Among the records below, how many lines contain "wallet"? State the number and nothing more.
--- Task data Enclosed Below ---
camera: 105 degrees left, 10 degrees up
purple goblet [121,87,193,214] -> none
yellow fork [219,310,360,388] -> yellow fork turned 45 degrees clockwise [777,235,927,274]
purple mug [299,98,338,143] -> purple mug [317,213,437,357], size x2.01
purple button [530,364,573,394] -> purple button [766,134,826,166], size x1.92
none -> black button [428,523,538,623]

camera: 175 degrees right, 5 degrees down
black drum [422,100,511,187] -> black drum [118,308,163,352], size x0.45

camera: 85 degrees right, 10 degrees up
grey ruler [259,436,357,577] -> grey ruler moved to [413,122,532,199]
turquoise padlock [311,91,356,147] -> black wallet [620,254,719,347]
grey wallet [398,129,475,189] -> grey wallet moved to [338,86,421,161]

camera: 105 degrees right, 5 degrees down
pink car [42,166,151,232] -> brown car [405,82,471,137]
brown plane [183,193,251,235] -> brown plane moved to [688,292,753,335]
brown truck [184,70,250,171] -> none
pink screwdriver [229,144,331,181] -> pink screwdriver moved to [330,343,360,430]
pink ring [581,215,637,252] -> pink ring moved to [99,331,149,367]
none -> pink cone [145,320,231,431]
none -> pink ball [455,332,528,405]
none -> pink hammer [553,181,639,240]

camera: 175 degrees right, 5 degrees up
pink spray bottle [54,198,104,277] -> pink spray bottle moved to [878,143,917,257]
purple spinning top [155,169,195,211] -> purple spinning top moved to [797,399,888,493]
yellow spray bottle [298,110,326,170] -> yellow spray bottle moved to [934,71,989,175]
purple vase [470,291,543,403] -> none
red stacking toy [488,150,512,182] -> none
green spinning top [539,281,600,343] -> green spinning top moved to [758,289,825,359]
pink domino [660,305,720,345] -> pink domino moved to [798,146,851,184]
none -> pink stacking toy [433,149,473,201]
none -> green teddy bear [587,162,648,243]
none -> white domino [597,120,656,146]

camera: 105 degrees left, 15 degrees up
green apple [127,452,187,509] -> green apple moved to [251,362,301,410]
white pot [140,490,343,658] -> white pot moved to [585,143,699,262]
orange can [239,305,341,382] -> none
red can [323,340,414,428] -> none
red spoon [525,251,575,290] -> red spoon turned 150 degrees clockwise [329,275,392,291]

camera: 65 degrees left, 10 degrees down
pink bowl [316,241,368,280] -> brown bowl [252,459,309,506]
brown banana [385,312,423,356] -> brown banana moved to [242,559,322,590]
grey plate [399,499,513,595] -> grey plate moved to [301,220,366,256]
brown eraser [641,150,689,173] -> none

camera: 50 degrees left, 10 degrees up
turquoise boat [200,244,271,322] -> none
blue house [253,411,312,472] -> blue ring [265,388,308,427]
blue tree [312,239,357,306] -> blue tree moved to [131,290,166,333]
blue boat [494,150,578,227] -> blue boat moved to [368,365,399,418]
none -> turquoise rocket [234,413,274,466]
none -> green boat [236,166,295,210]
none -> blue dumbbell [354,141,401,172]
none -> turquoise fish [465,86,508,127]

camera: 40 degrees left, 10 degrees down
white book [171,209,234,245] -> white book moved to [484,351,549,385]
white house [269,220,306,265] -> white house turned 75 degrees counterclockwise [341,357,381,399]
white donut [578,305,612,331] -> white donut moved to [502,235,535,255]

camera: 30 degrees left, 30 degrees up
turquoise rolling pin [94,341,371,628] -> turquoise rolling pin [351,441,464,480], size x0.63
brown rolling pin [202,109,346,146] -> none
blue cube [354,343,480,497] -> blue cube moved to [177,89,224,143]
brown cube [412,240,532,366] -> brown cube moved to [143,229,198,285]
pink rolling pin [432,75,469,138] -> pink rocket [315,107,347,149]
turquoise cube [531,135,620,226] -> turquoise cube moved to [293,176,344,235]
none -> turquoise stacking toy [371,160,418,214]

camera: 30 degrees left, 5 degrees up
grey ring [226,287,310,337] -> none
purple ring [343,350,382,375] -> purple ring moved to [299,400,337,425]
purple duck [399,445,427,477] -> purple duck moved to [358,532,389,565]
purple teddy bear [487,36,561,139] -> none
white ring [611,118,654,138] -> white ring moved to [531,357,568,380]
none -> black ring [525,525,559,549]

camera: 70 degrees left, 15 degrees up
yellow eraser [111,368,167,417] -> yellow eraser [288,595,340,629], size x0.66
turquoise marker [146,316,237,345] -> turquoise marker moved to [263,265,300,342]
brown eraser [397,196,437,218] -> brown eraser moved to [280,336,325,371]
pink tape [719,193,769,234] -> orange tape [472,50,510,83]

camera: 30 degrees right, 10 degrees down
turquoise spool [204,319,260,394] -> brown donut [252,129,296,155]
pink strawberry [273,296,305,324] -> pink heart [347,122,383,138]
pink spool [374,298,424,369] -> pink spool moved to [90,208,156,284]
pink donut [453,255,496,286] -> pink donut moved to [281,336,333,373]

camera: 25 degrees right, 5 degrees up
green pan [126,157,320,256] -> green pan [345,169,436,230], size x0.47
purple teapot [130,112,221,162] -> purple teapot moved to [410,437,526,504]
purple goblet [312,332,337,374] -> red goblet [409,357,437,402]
--- End of Enclosed Task data ---
> _Solution to the problem_
2